▸ DATA SEGMENT
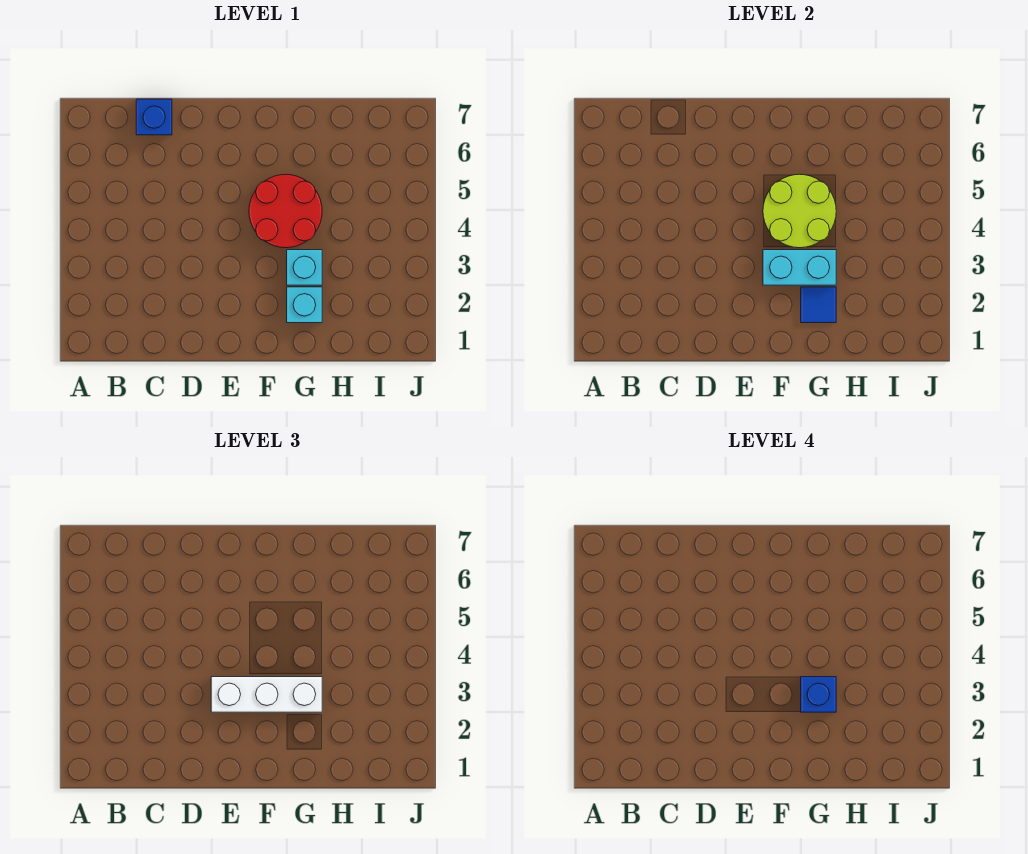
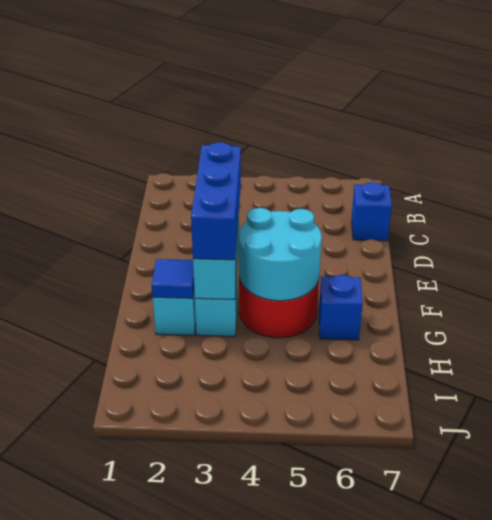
white brick E3:G3 level 3 -> blue brick E3:G3 level 3
lime round brick F4:G5 level 2 -> cyan round brick F4:G5 level 2
blue brick G3 level 4 -> blue brick G6 level 1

▸ EXERCISE DIRECTIONS
Nothing should be returned except the lines from the one containing "lime round brick" through the last line of the data, each restated word for word.

▸ ANSWER FOR THIS EXERCISE
lime round brick F4:G5 level 2 -> cyan round brick F4:G5 level 2
blue brick G3 level 4 -> blue brick G6 level 1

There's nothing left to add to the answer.